**Instructions for the task**
Only the lines from the one bearing "PIXELS1: WS2813 -> WS2812B" through the end of the entries should be output, exactly as they stand, and pictures should be skipped.

**Items from a dataset**
-.-.-

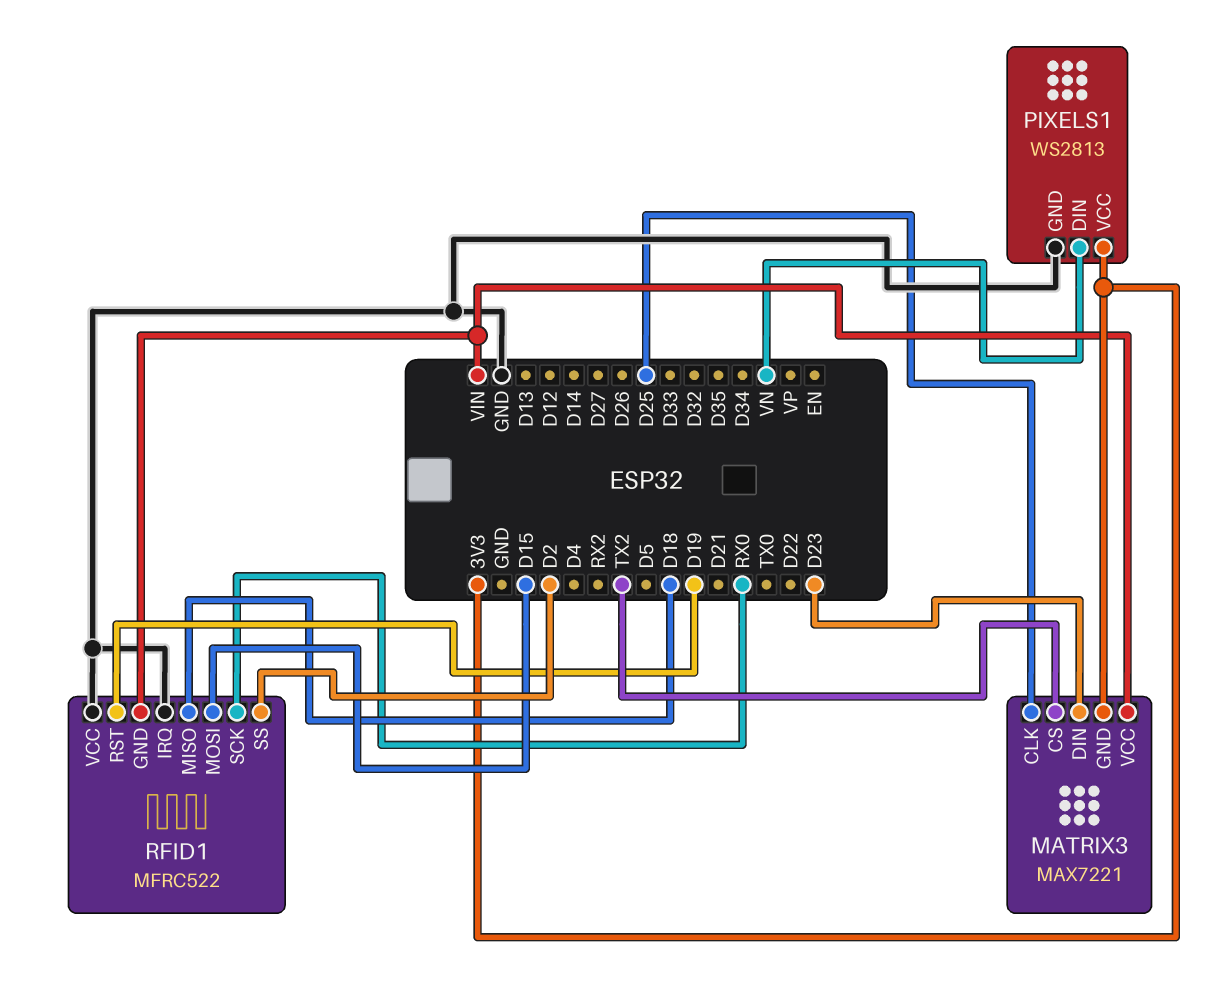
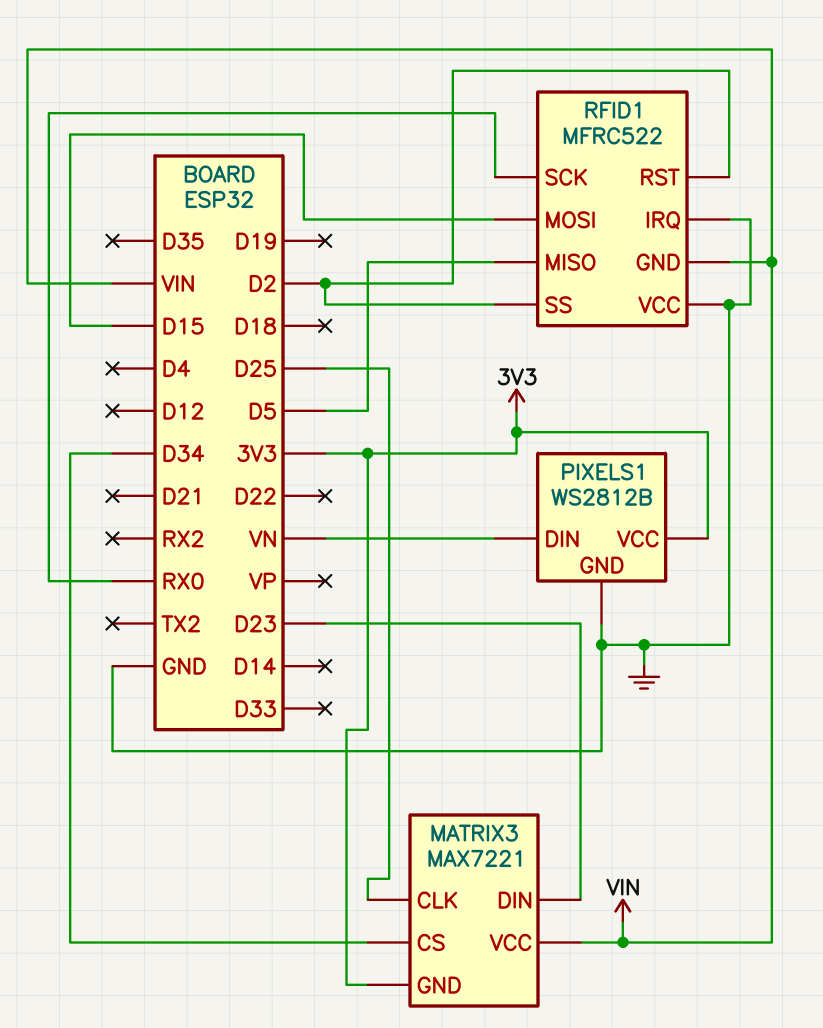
MATRIX3 pin CS: TX2 -> D34
PIXELS1: WS2813 -> WS2812B
RFID1 pin MISO: D18 -> D5
RFID1 pin RST: D19 -> D2

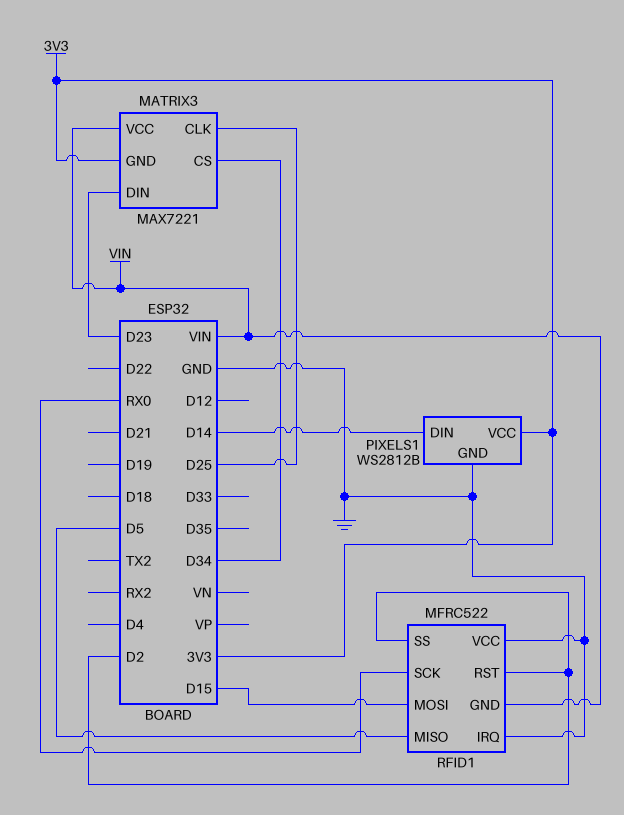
PIXELS1 pin DIN: VN -> D14

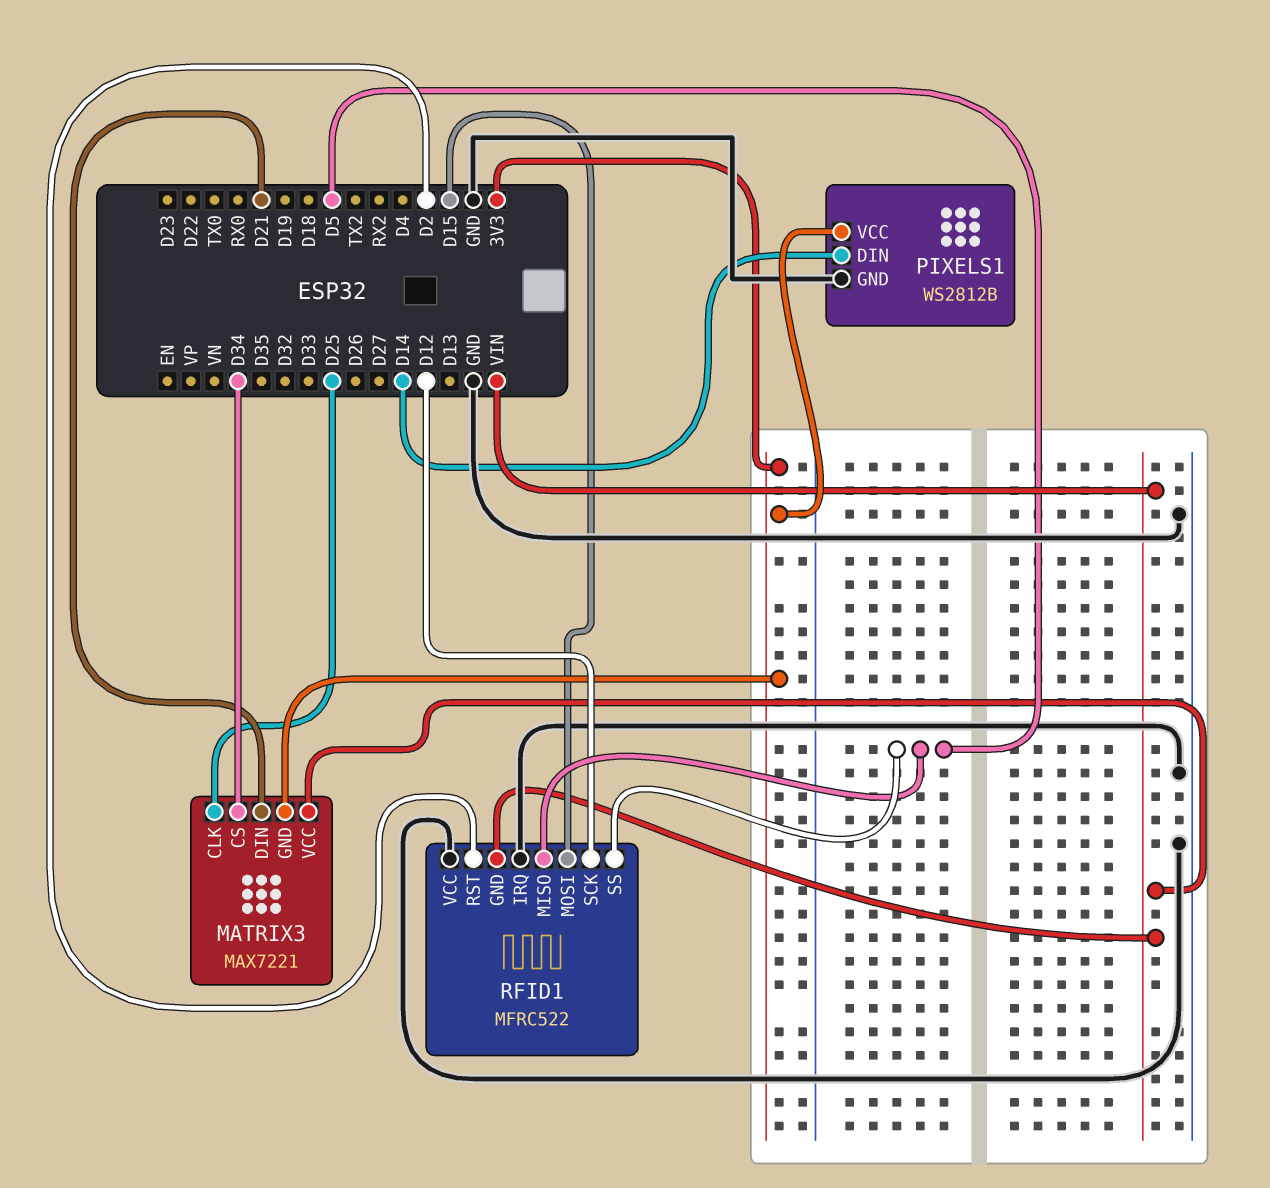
MATRIX3 pin DIN: D23 -> D21
RFID1 pin SCK: RX0 -> D12
RFID1 pin SS: D2 -> D5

-.-.-

**Task solution**
PIXELS1: WS2813 -> WS2812B
RFID1 pin MISO: D18 -> D5
RFID1 pin RST: D19 -> D2

PIXELS1 pin DIN: VN -> D14

MATRIX3 pin DIN: D23 -> D21
RFID1 pin SCK: RX0 -> D12
RFID1 pin SS: D2 -> D5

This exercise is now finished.